# Collected data

- - -

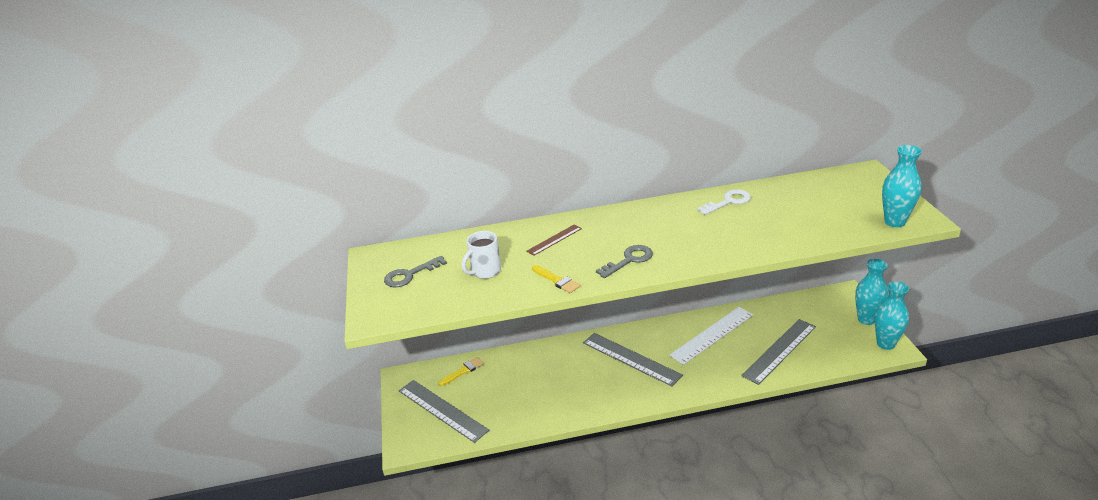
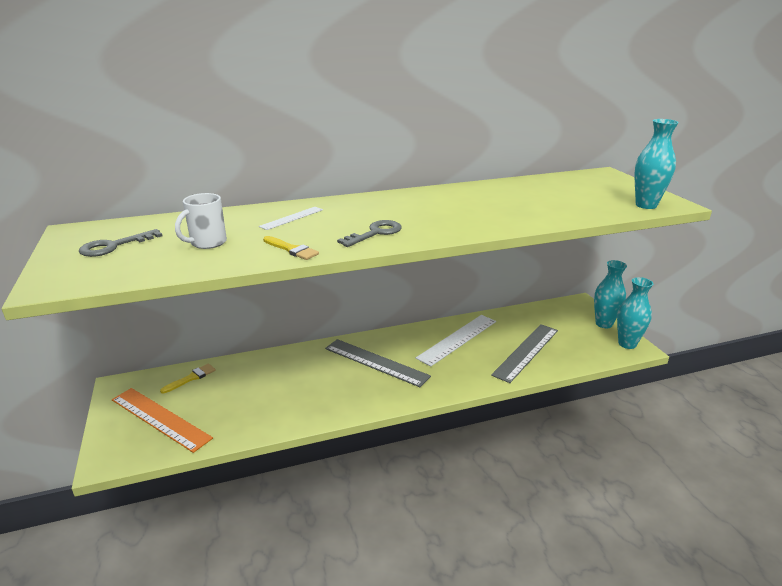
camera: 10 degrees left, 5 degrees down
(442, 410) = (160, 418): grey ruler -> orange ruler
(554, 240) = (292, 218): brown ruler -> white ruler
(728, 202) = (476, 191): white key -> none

- - -

# Problem
Transcribe each line above exactly, pictures excluded.

# Response for this exercise
camera: 10 degrees left, 5 degrees down
(442, 410) = (160, 418): grey ruler -> orange ruler
(554, 240) = (292, 218): brown ruler -> white ruler
(728, 202) = (476, 191): white key -> none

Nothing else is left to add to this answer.